#### WORK INSTRUCTION
Where does the word "left" show up in the records? Copy every line that holds it.

DATA FOR THIS EXERCISE: Begin

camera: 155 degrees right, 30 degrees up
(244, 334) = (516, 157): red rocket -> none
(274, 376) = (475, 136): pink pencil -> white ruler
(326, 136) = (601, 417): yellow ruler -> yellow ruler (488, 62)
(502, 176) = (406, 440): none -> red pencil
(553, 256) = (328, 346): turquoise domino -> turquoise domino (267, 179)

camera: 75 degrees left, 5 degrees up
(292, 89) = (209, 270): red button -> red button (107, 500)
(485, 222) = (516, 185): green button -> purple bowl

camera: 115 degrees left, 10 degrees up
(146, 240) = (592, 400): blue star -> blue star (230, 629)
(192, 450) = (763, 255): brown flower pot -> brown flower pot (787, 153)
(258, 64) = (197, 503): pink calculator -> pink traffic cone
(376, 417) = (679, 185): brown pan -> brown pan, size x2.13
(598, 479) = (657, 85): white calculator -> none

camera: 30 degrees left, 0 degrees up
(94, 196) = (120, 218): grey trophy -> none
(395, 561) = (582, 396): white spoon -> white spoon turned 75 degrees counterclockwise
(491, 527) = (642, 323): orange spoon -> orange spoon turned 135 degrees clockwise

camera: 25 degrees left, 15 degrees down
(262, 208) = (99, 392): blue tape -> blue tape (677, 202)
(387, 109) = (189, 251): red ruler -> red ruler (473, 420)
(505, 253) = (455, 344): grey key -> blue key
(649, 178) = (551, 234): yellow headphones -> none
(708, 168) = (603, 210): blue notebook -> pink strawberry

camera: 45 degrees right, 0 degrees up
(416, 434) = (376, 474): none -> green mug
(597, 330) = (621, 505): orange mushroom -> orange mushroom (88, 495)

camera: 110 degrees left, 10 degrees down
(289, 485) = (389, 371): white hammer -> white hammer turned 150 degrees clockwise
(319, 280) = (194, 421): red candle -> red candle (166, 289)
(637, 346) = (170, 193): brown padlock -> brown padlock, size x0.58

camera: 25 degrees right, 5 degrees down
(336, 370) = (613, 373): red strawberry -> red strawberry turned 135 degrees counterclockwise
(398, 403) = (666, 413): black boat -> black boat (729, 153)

DATA FOR THIS EXERCISE: End

#### ANSWER BOX
camera: 75 degrees left, 5 degrees up
camera: 115 degrees left, 10 degrees up
camera: 30 degrees left, 0 degrees up
camera: 25 degrees left, 15 degrees down
camera: 110 degrees left, 10 degrees down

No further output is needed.